- _WHAT IS EXPECTED_
Give the count of lines in the data that include "microSD", with no other words.

Revision comparison data
[Start of Attachment]

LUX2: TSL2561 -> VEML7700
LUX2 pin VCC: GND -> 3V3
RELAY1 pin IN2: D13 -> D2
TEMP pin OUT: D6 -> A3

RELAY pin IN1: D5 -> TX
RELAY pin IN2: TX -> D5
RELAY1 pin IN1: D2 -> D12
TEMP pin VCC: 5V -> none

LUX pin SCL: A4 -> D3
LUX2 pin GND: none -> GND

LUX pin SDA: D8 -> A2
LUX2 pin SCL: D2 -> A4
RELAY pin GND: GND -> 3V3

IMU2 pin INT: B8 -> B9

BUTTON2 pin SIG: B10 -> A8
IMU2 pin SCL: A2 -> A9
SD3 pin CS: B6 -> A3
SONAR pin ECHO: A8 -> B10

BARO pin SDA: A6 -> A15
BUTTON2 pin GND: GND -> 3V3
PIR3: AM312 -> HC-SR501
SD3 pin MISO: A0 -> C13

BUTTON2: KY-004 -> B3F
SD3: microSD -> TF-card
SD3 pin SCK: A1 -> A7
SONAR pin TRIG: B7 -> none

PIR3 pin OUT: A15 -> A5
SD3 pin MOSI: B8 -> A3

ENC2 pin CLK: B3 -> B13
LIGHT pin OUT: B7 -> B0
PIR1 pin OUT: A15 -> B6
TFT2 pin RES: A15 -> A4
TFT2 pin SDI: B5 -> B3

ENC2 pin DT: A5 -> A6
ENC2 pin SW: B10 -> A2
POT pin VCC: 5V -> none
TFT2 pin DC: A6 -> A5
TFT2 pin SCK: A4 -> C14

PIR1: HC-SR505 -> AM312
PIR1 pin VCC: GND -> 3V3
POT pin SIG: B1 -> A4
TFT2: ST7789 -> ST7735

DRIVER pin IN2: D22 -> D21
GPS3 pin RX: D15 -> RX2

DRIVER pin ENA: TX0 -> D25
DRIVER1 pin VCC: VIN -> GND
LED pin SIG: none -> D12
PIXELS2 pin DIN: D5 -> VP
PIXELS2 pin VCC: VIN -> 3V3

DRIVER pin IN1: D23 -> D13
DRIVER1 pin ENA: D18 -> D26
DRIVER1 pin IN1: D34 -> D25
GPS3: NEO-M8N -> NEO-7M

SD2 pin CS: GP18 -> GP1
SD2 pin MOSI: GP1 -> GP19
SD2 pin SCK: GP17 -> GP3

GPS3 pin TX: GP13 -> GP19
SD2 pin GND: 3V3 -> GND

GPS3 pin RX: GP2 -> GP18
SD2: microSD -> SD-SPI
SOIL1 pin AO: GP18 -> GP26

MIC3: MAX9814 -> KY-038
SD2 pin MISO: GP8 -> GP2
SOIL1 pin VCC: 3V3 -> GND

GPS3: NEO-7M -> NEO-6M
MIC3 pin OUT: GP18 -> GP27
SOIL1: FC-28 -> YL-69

[End of Attachment]

- _FINISHED EXERCISE_
2